● What needs to be done: Which lines in the rows below contain the string "visible"? List every such line in full, treating uppercase and lowercase as different.

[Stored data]

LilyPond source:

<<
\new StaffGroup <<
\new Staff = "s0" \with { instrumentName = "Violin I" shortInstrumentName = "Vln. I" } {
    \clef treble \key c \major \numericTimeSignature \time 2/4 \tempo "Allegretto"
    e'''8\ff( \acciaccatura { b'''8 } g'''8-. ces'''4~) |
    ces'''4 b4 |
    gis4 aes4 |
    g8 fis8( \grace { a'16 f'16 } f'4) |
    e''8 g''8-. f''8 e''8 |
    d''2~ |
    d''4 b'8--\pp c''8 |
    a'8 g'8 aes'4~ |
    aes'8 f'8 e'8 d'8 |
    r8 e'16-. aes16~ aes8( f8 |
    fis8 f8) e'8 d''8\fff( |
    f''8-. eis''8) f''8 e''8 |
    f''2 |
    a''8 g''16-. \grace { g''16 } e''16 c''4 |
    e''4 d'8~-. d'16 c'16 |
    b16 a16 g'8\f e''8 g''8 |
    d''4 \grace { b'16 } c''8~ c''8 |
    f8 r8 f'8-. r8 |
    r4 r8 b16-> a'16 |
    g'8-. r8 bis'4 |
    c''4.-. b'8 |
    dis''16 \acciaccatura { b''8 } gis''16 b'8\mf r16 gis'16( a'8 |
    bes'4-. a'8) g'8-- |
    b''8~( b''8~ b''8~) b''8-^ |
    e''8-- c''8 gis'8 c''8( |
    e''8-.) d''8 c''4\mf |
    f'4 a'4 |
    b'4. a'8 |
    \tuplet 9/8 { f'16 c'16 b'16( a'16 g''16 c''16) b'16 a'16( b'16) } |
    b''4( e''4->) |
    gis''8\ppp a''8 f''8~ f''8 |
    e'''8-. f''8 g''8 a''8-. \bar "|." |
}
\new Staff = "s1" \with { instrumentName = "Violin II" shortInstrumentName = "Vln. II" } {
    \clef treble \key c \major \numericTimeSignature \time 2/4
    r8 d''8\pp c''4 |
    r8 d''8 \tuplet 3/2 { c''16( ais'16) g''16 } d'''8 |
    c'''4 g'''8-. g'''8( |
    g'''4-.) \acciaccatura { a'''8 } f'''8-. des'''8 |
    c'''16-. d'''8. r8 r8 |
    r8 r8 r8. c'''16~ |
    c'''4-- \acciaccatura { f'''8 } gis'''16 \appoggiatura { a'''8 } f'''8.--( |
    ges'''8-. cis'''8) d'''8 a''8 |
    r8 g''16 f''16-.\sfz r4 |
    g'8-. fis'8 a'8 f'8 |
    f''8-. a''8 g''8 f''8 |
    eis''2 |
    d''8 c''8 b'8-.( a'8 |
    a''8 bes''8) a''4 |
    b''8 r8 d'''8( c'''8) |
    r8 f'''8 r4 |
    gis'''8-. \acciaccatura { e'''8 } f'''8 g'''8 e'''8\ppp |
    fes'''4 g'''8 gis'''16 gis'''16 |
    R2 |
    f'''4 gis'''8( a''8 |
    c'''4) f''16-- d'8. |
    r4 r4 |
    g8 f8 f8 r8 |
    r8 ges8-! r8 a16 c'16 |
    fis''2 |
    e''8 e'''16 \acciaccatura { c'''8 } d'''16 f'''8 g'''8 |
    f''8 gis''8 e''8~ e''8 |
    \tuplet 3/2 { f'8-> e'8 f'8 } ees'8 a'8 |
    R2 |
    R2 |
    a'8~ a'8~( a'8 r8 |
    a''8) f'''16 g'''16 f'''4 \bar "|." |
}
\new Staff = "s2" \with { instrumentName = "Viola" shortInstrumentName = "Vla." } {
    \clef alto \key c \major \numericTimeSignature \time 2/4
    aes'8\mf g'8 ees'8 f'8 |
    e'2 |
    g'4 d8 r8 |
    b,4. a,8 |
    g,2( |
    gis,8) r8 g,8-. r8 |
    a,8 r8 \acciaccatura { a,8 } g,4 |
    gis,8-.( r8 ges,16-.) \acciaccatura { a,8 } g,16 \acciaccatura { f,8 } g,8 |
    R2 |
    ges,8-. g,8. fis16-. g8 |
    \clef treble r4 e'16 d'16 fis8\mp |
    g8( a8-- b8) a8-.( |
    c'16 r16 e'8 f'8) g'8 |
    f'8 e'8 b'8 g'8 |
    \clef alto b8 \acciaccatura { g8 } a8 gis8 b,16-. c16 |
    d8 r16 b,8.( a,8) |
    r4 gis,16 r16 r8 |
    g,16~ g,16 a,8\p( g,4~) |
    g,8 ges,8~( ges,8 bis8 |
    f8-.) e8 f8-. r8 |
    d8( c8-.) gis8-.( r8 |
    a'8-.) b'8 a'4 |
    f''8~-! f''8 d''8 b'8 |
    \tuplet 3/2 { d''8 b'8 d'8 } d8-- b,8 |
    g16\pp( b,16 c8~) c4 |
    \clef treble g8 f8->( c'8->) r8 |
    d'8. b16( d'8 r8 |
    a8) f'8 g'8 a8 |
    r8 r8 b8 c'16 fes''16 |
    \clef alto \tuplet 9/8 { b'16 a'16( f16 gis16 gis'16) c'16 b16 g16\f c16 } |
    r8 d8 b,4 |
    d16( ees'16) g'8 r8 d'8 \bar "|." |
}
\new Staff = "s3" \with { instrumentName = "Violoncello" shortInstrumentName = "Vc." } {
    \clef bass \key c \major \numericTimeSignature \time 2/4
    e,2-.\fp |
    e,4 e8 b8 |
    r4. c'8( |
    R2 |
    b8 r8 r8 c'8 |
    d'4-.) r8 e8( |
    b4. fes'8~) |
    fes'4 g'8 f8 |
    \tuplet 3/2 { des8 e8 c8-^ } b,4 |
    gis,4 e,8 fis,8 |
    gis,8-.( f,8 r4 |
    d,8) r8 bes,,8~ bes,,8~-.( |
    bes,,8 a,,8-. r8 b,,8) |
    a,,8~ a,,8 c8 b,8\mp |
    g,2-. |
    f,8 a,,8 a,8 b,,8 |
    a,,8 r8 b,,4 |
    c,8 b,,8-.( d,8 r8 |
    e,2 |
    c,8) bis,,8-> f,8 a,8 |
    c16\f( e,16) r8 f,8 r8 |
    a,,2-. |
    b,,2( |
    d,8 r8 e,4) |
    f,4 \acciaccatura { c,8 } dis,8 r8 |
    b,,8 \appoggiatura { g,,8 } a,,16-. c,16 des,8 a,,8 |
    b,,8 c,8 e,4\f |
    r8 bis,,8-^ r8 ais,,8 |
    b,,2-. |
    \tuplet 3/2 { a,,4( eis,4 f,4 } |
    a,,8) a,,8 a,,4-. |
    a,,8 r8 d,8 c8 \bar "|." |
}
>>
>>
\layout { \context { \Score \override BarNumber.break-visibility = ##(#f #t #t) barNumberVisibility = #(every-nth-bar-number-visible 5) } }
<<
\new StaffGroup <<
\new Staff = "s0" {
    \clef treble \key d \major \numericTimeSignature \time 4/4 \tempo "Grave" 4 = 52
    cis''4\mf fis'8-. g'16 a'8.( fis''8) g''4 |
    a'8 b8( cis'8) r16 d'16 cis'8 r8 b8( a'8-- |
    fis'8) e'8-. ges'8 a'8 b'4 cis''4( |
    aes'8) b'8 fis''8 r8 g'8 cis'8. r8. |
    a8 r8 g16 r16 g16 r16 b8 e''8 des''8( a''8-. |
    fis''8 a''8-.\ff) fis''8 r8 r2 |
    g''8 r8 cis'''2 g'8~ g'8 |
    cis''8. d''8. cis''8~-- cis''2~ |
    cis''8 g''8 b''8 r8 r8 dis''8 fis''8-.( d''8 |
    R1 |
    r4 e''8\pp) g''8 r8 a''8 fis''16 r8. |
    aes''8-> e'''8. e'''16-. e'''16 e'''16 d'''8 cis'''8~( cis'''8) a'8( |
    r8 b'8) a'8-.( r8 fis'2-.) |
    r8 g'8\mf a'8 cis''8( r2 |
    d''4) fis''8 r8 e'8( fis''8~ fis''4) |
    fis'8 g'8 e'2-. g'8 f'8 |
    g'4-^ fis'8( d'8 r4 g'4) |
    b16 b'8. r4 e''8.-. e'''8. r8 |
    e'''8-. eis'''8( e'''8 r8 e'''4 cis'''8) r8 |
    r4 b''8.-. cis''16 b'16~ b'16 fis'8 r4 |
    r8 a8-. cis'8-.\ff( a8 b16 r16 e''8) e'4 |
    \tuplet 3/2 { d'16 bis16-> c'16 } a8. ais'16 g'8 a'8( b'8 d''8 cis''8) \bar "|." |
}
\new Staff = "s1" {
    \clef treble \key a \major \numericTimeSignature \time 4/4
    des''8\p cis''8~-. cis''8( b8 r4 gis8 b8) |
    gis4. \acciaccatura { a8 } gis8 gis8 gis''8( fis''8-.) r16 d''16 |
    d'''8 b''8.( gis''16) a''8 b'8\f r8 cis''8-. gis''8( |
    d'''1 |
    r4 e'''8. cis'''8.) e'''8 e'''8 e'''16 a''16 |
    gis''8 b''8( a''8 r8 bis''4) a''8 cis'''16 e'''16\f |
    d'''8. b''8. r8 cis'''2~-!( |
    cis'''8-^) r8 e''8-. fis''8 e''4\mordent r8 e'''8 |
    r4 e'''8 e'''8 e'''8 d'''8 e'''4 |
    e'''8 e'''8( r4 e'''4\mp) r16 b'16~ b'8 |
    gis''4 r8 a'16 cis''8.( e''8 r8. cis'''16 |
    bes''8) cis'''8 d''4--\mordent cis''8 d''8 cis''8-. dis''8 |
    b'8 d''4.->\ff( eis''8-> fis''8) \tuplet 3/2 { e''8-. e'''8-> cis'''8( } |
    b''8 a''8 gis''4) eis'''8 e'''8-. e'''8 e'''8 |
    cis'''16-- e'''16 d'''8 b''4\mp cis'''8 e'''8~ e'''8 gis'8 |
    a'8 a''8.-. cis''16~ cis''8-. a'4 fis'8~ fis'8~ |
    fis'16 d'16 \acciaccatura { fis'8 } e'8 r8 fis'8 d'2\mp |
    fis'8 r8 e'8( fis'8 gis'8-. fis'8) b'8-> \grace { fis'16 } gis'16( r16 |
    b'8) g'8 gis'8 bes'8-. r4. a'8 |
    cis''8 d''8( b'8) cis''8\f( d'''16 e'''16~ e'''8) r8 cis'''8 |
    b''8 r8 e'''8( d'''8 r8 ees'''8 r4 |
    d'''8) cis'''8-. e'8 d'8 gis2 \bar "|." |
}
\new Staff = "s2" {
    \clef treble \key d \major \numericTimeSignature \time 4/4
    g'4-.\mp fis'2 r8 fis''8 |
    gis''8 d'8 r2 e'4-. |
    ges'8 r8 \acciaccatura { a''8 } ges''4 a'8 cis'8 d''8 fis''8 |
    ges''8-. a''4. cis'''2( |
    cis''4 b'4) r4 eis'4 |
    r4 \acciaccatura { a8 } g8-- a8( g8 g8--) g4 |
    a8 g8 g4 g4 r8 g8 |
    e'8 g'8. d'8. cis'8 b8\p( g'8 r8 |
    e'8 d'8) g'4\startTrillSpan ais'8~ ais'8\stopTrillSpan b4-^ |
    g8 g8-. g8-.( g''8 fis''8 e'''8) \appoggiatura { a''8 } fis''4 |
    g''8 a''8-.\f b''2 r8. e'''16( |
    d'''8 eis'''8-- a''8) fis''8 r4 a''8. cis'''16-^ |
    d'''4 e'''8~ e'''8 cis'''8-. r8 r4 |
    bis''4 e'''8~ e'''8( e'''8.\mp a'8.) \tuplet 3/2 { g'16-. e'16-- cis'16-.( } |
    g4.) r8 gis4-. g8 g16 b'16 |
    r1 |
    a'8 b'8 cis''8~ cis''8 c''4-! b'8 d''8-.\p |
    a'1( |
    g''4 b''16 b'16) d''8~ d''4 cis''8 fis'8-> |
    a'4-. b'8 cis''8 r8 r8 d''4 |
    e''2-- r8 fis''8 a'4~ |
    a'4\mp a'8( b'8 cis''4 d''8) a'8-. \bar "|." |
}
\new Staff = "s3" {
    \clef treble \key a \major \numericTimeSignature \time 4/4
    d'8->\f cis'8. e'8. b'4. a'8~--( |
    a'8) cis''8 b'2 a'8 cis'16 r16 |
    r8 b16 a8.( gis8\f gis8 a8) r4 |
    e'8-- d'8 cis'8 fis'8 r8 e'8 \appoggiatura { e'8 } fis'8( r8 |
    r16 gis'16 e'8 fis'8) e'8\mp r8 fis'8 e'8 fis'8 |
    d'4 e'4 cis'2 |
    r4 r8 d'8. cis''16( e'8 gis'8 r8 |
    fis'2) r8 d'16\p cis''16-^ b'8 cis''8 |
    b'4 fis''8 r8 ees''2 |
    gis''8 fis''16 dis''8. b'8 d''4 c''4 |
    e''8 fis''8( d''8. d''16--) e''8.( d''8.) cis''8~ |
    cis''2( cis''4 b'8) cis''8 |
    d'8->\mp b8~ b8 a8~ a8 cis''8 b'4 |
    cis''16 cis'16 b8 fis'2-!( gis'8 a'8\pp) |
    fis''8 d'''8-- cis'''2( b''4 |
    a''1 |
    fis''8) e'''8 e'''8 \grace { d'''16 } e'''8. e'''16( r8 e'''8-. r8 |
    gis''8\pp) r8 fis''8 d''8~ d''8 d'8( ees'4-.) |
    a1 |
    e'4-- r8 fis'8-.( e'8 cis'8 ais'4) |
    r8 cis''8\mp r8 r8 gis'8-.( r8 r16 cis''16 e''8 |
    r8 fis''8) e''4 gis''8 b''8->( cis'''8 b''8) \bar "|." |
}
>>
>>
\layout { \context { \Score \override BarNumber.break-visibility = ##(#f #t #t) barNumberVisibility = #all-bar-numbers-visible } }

● Written answer:
\layout { \context { \Score \override BarNumber.break-visibility = ##(#f #t #t) barNumberVisibility = #(every-nth-bar-number-visible 5) } }
\layout { \context { \Score \override BarNumber.break-visibility = ##(#f #t #t) barNumberVisibility = #all-bar-numbers-visible } }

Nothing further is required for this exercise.